● Exercise
Show all lines of the listing that contain the word "track".

● Data for analysis
------------

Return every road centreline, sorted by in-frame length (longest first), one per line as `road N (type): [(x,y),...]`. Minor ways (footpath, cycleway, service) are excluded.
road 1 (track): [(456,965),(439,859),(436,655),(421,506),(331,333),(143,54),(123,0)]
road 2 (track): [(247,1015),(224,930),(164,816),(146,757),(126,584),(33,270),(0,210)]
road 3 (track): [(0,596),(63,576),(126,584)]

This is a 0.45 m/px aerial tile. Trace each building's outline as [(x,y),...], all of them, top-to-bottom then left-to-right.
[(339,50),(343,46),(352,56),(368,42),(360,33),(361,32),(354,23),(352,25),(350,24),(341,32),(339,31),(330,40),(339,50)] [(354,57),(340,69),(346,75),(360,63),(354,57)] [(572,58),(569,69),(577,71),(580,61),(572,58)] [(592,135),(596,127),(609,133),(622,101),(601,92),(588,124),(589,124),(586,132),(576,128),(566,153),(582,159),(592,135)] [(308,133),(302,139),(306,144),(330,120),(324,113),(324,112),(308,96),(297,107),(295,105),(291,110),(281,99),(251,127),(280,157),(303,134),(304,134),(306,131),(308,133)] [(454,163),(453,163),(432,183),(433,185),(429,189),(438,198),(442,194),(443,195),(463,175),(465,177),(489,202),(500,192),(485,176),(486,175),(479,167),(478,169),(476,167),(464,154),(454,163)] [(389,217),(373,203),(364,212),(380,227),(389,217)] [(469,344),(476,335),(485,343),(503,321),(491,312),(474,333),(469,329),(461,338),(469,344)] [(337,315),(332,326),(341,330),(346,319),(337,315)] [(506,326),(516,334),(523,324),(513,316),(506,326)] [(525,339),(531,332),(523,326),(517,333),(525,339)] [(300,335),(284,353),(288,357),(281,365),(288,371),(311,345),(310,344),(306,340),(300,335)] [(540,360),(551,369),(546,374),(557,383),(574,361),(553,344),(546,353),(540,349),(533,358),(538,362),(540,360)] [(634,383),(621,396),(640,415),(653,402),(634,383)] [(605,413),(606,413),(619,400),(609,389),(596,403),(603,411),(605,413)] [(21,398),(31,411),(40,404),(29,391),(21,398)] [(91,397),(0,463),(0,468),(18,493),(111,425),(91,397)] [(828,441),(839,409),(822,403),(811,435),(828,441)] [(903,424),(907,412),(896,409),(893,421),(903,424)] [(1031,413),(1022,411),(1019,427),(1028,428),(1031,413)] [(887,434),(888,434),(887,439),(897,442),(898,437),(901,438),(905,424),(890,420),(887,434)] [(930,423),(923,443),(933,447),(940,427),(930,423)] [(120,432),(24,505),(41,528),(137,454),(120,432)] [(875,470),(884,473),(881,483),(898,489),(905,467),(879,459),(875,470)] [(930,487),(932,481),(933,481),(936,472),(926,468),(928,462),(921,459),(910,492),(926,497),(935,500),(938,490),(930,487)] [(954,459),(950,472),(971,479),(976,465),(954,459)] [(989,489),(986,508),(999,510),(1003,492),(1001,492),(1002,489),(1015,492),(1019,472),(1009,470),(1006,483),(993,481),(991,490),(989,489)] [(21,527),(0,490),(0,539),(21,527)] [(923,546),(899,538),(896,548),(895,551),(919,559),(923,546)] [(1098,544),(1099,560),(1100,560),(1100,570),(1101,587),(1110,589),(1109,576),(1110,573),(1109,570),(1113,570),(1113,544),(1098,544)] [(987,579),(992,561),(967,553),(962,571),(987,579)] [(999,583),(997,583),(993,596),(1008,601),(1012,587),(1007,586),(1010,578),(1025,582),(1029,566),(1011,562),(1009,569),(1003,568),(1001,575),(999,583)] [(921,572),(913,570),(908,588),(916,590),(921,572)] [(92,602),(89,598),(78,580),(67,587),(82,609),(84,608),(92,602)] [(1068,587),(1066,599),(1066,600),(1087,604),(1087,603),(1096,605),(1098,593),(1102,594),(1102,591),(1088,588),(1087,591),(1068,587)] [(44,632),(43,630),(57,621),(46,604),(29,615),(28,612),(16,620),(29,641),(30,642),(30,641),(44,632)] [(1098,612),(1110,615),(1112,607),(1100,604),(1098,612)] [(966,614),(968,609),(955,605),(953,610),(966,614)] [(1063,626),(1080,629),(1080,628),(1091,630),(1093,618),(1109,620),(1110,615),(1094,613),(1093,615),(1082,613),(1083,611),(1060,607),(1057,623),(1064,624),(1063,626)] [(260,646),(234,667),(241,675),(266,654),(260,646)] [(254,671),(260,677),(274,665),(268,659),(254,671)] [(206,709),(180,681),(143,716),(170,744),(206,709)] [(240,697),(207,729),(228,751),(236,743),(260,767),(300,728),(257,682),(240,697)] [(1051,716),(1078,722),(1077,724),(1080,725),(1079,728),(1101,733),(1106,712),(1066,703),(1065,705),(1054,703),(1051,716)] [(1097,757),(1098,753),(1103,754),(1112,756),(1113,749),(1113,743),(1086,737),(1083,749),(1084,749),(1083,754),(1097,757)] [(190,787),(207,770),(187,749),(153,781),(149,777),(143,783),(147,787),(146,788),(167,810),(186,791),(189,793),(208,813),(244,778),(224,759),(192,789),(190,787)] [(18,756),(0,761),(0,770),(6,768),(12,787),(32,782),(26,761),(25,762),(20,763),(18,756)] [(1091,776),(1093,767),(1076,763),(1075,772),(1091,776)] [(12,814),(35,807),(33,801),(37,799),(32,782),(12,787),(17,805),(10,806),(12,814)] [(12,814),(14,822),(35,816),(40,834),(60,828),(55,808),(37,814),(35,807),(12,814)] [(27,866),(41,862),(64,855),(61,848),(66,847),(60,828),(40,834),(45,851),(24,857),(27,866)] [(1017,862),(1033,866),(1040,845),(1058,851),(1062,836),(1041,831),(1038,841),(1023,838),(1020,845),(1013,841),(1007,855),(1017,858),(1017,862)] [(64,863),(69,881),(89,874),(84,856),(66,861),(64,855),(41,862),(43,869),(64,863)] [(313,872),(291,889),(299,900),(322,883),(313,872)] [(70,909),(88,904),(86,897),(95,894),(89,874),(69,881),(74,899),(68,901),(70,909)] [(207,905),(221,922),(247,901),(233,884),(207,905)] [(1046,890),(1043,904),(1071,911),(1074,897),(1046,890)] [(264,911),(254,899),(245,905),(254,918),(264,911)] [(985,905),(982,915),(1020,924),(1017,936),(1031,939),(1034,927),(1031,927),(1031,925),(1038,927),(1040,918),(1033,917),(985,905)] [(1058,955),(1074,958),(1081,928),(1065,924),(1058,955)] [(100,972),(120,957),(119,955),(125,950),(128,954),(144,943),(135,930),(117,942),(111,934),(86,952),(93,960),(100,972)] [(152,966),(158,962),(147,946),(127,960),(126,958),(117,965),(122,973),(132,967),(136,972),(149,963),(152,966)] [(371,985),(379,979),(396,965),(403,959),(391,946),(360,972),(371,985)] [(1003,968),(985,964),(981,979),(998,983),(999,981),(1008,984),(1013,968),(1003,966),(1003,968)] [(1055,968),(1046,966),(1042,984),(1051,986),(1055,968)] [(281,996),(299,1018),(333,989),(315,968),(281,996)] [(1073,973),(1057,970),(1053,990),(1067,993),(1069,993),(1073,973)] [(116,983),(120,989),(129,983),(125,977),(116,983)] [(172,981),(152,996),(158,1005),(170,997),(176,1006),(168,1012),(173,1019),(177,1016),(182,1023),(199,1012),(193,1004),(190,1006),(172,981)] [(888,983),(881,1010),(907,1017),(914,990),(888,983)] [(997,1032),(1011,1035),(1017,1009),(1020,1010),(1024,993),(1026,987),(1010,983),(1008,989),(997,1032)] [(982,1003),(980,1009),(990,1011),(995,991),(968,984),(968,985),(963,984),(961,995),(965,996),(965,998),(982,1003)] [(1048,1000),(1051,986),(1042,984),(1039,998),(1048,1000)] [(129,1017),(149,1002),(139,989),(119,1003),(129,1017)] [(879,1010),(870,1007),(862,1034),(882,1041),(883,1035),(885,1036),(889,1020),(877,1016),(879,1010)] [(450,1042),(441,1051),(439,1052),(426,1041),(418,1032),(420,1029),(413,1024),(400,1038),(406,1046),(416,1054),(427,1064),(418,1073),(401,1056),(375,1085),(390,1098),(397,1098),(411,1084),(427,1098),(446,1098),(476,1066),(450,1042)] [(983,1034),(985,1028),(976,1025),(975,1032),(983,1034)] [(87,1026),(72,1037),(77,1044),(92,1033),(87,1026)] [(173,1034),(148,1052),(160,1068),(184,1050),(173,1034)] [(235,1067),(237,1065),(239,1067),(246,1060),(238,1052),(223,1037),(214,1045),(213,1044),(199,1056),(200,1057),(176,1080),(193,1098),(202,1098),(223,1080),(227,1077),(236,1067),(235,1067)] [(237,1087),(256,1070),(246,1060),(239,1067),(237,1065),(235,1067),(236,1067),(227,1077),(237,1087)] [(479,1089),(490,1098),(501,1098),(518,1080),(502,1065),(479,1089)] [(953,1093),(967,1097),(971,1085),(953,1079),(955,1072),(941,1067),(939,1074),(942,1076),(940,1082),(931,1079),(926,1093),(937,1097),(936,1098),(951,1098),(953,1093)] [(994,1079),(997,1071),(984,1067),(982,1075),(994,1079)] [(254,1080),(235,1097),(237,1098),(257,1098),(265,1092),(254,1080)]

------------

● Completed exercise
road 1 (track): [(456,965),(439,859),(436,655),(421,506),(331,333),(143,54),(123,0)]
road 2 (track): [(247,1015),(224,930),(164,816),(146,757),(126,584),(33,270),(0,210)]
road 3 (track): [(0,596),(63,576),(126,584)]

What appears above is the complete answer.